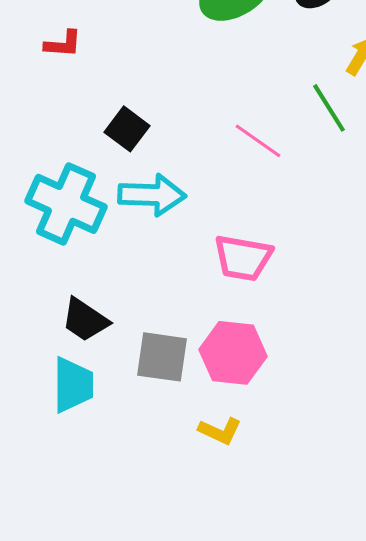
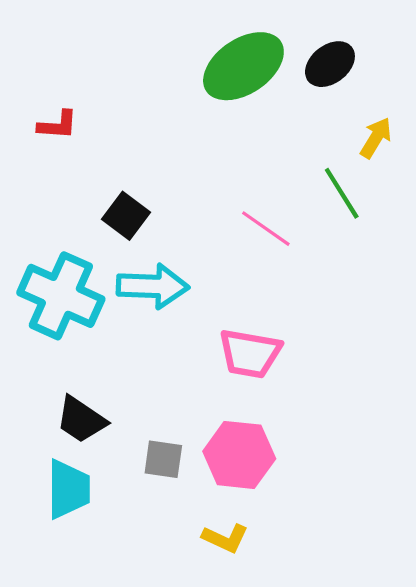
gray square: (162, 357) -> (163, 459), size x0.7

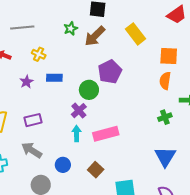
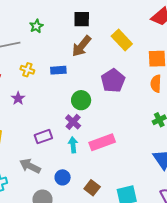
green star: (71, 29) -> (36, 26), moved
purple pentagon: (110, 72) -> (113, 81), moved
blue rectangle: (54, 78) -> (58, 70), moved
purple rectangle: (33, 120) -> (43, 137), moved
brown square: (96, 170) -> (92, 188), moved

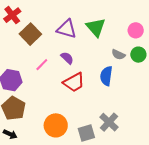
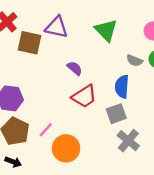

##########

The needed output is the lines from the one with "green star: (71, 29) -> (36, 26), moved" through the end of the listing, written out exactly, both ends included, pictures excluded.

TASK SOLUTION:
green star: (71, 29) -> (36, 26), moved
purple pentagon: (110, 72) -> (113, 81), moved
blue rectangle: (54, 78) -> (58, 70), moved
purple rectangle: (33, 120) -> (43, 137), moved
brown square: (96, 170) -> (92, 188), moved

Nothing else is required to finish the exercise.